Before-and-after object listings:
┄┄┄┄┄┄┄┄┄┄┄┄┄┄┄┄┄┄┄┄
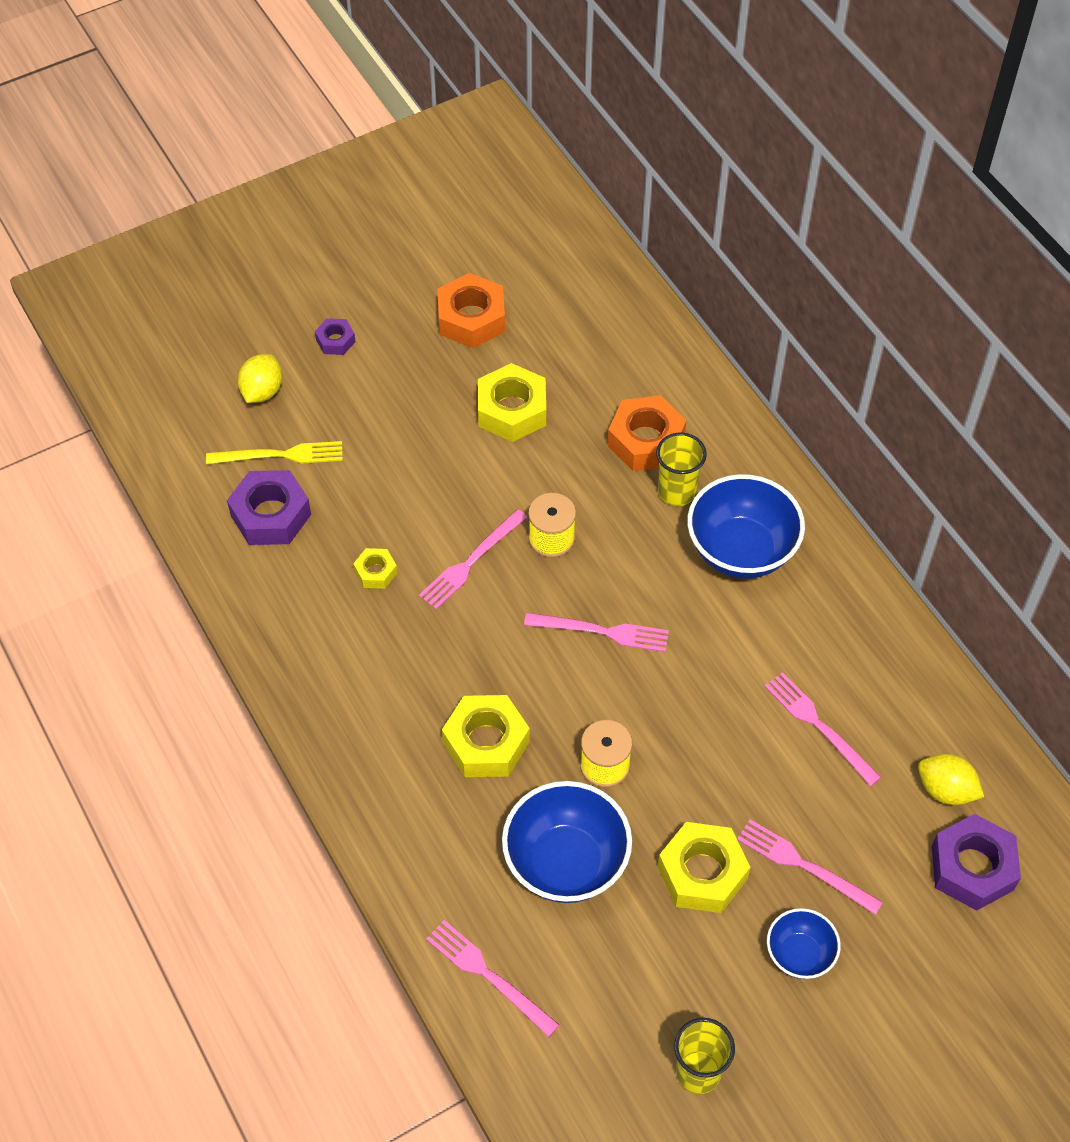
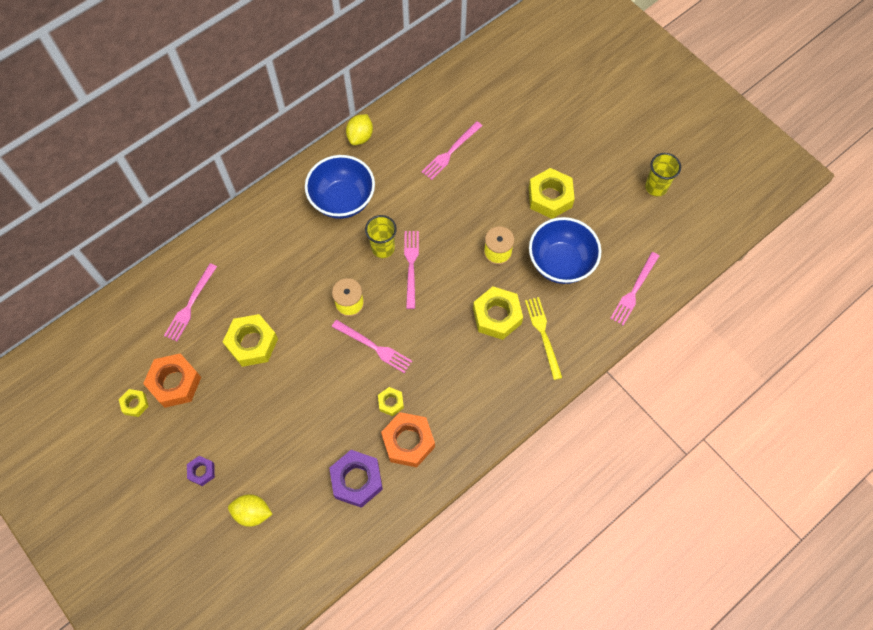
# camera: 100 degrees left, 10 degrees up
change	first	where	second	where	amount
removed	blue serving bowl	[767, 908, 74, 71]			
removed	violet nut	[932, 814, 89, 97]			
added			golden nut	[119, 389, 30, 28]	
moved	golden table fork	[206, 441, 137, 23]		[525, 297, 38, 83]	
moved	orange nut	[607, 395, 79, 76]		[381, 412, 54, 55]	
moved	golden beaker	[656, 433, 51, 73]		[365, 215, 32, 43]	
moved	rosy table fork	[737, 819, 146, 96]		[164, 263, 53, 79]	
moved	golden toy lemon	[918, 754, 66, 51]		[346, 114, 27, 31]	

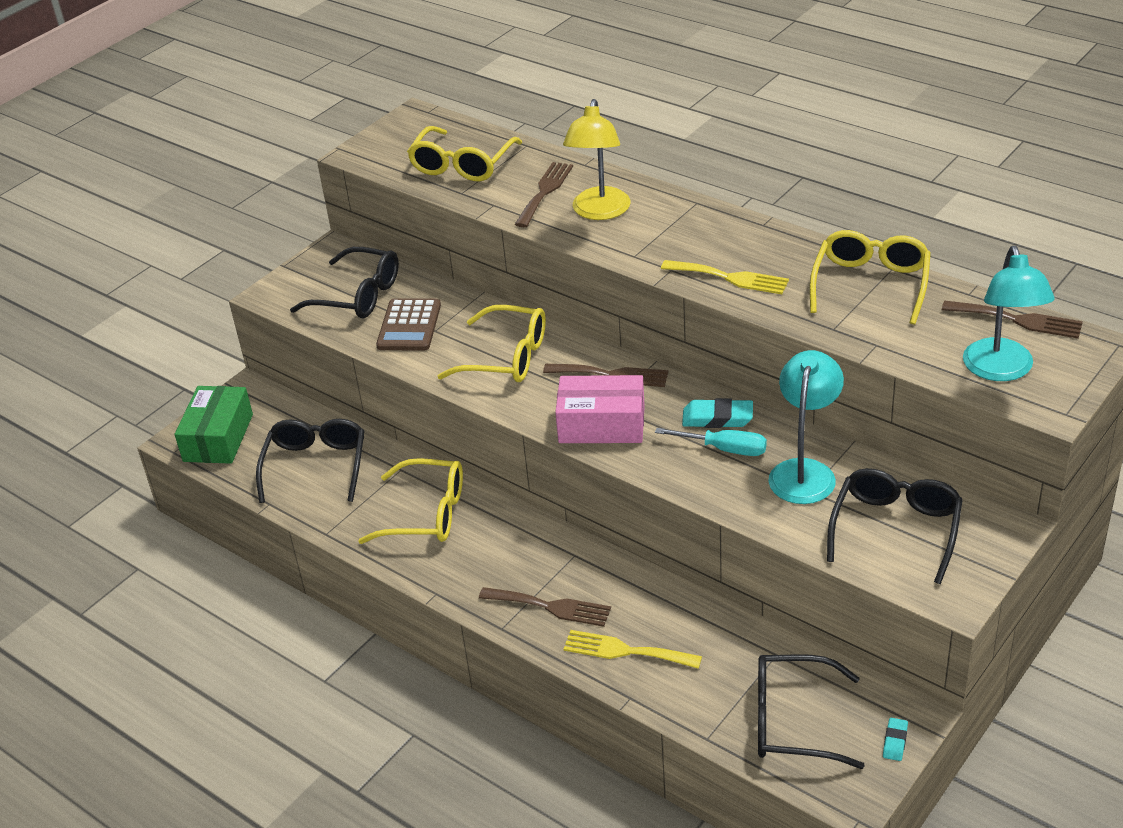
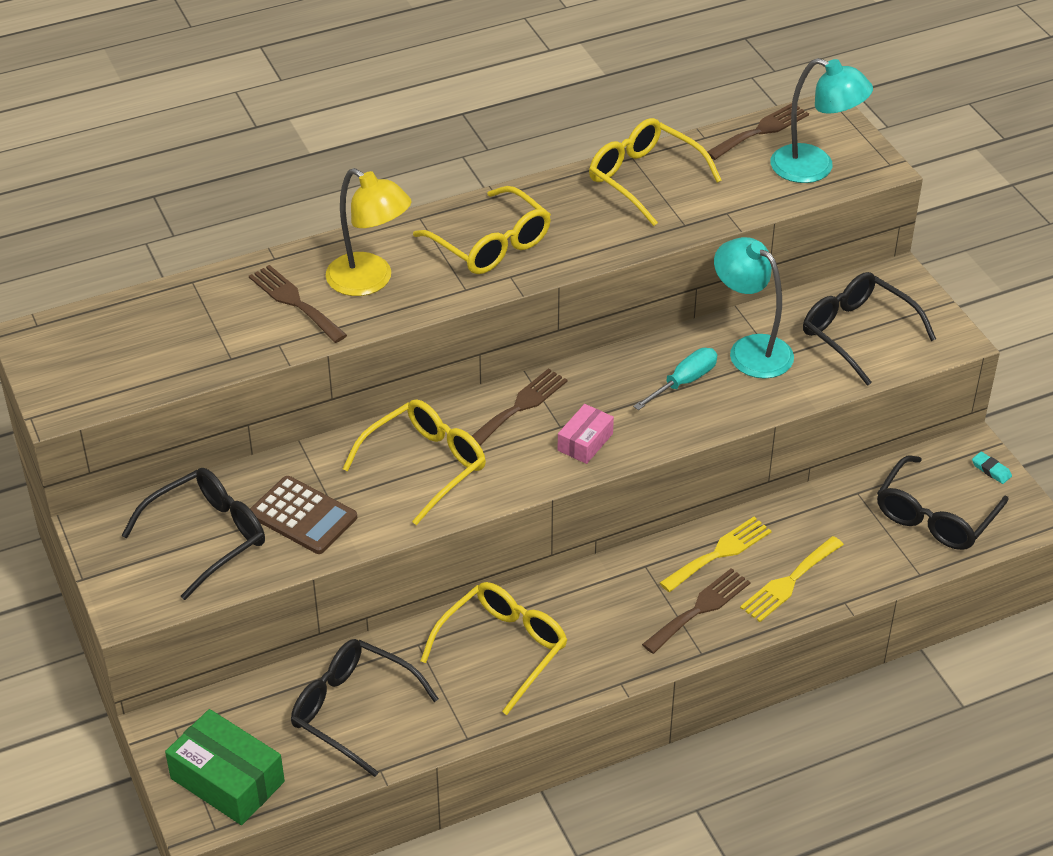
# camera: 65 degrees left, 5 degrees up
change	first	where	second	where	amount
removed	teal eraser	[682, 398, 71, 30]			
moved	golden eyeglasses	[407, 126, 115, 55]		[413, 186, 138, 88]	
moved	golden table fork	[661, 260, 128, 34]		[660, 517, 112, 75]	
resized	rosy box	[555, 375, 90, 68]		[558, 404, 56, 60]	x0.58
┄┄┄┄┄┄┄┄┄┄┄┄┄┄┄┄┄┄┄┄
→ WHAT TO WORK ON: Here the job is to retype exactly the lines that start at the one containing "814, 89, 97]" and run through the end of the records above, leaving out pictures.

→ SOLUTION TO THE EXERCISE:
removed	violet nut	[932, 814, 89, 97]			
added			golden nut	[119, 389, 30, 28]	
moved	golden table fork	[206, 441, 137, 23]		[525, 297, 38, 83]	
moved	orange nut	[607, 395, 79, 76]		[381, 412, 54, 55]	
moved	golden beaker	[656, 433, 51, 73]		[365, 215, 32, 43]	
moved	rosy table fork	[737, 819, 146, 96]		[164, 263, 53, 79]	
moved	golden toy lemon	[918, 754, 66, 51]		[346, 114, 27, 31]	

# camera: 65 degrees left, 5 degrees up
change	first	where	second	where	amount
removed	teal eraser	[682, 398, 71, 30]			
moved	golden eyeglasses	[407, 126, 115, 55]		[413, 186, 138, 88]	
moved	golden table fork	[661, 260, 128, 34]		[660, 517, 112, 75]	
resized	rosy box	[555, 375, 90, 68]		[558, 404, 56, 60]	x0.58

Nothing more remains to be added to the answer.